**THE PROBLEM**: Return each line in the records below that includes "brown".

**EXCERPTED RECORDS**:
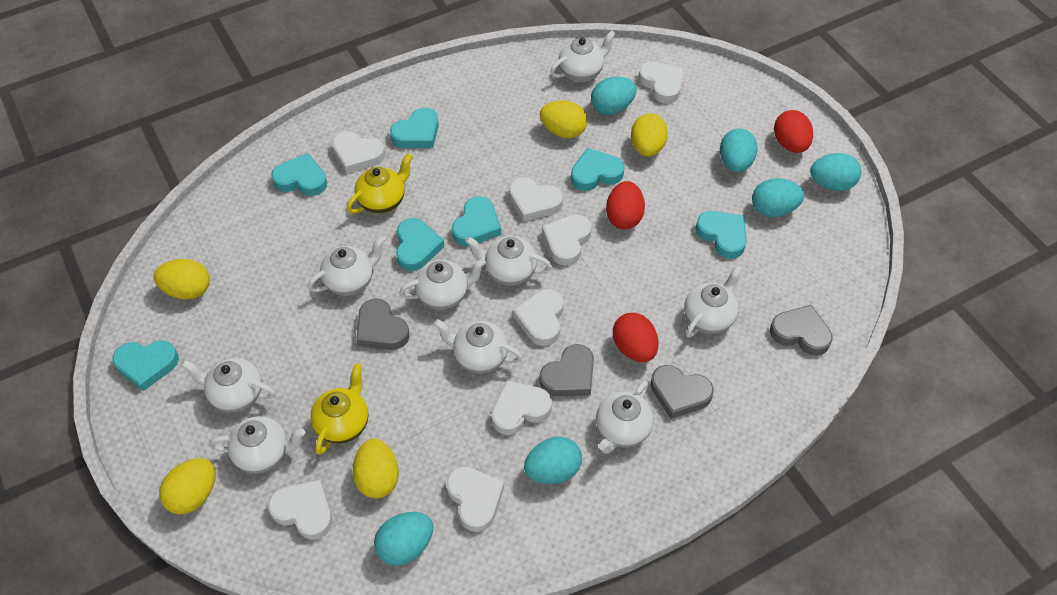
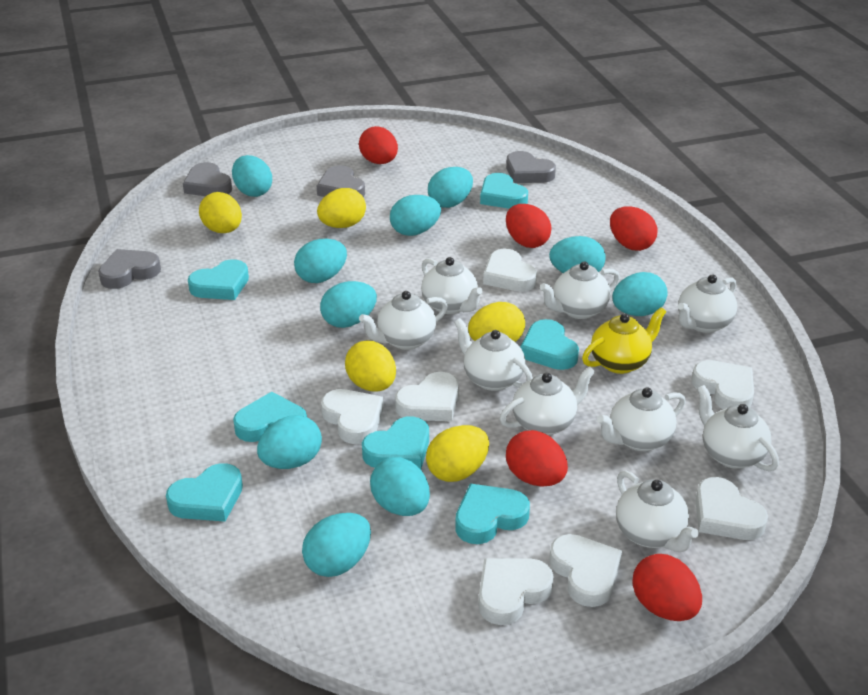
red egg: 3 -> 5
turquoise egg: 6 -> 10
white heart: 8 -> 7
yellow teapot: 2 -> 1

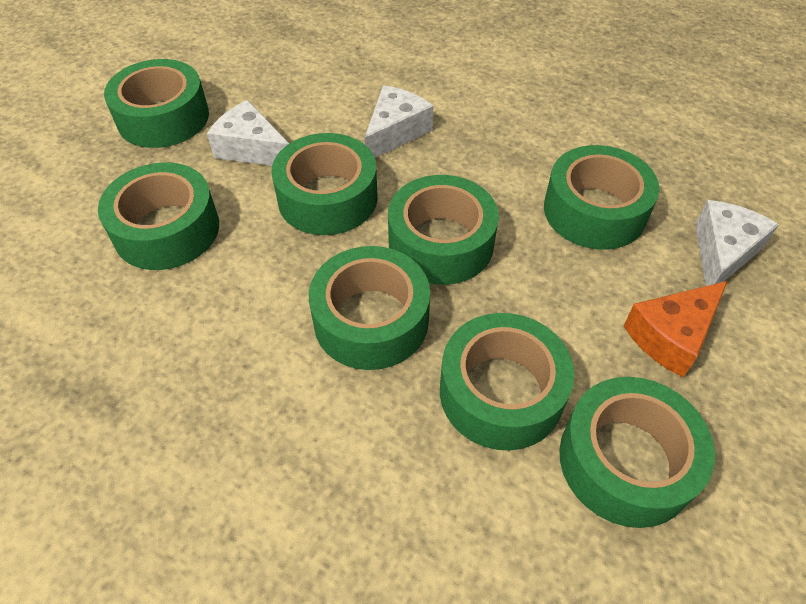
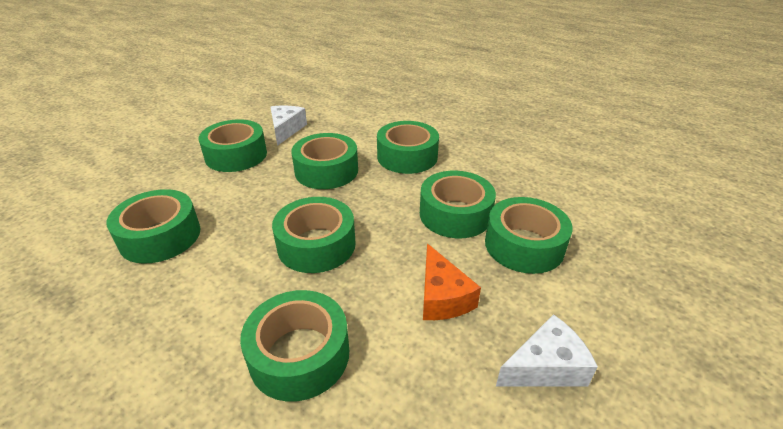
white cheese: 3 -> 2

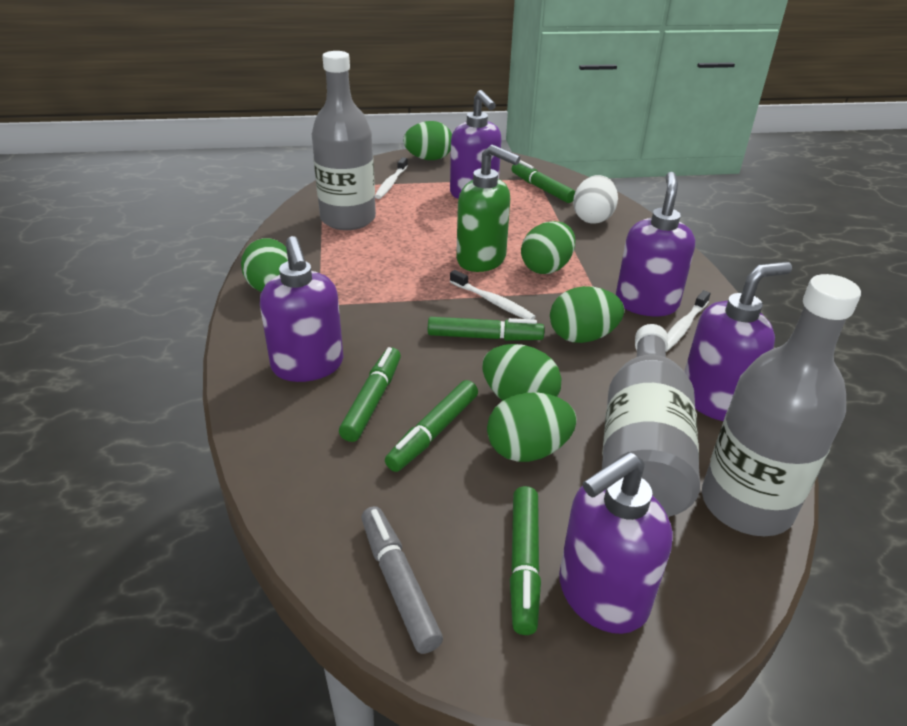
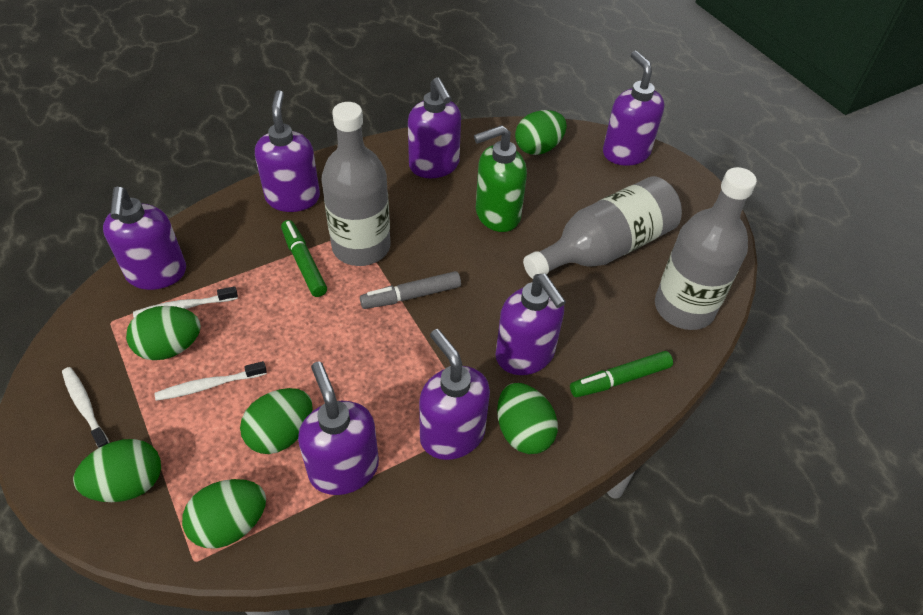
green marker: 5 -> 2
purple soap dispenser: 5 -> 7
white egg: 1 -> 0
* * *
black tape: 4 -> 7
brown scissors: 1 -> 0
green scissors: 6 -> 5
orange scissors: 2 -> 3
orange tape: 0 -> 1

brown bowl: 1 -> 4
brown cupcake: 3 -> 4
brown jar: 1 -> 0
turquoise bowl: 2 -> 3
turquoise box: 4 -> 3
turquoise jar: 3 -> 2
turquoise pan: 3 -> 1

**SOLUTION FOR THIS EXERCISE**:
brown scissors: 1 -> 0
brown bowl: 1 -> 4
brown cupcake: 3 -> 4
brown jar: 1 -> 0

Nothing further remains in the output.